What you should do: Check every line below for the word "boat" and copy the ones that have it.

Record extracts:
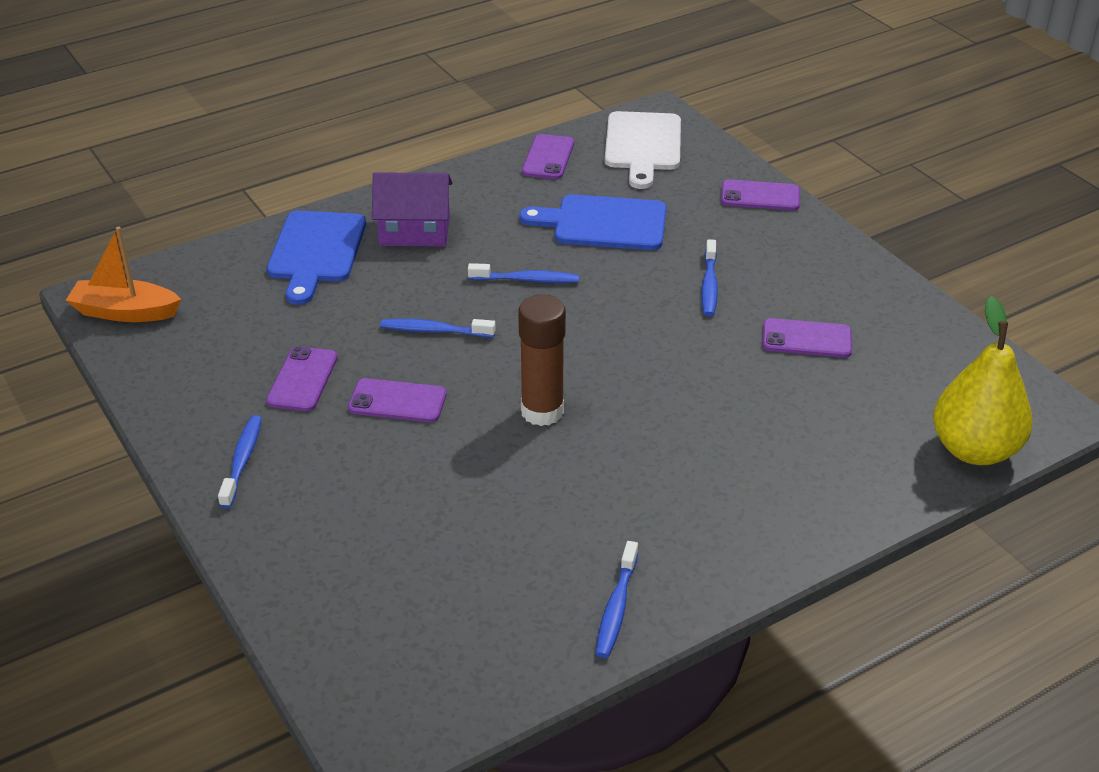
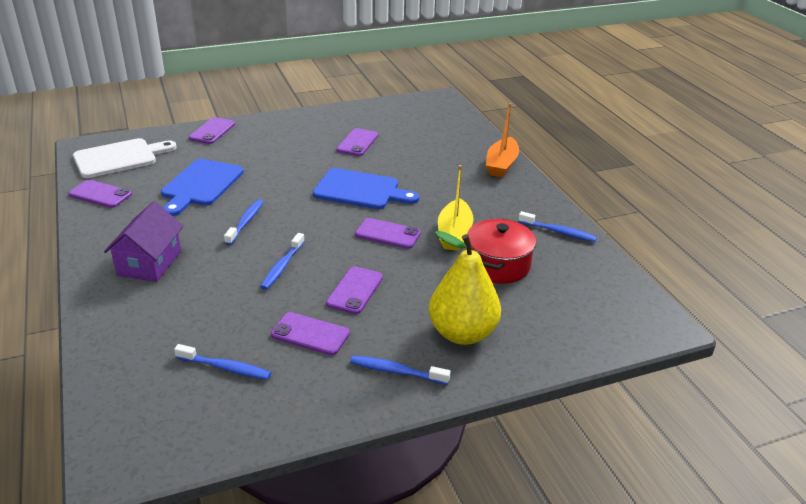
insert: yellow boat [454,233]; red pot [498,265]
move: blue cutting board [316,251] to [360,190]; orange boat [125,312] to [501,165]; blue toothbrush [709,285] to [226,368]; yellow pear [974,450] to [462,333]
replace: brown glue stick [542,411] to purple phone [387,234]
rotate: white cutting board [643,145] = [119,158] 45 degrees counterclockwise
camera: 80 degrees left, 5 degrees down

Solution for this problem:
insert: yellow boat [454,233]; red pot [498,265]
move: blue cutting board [316,251] to [360,190]; orange boat [125,312] to [501,165]; blue toothbrush [709,285] to [226,368]; yellow pear [974,450] to [462,333]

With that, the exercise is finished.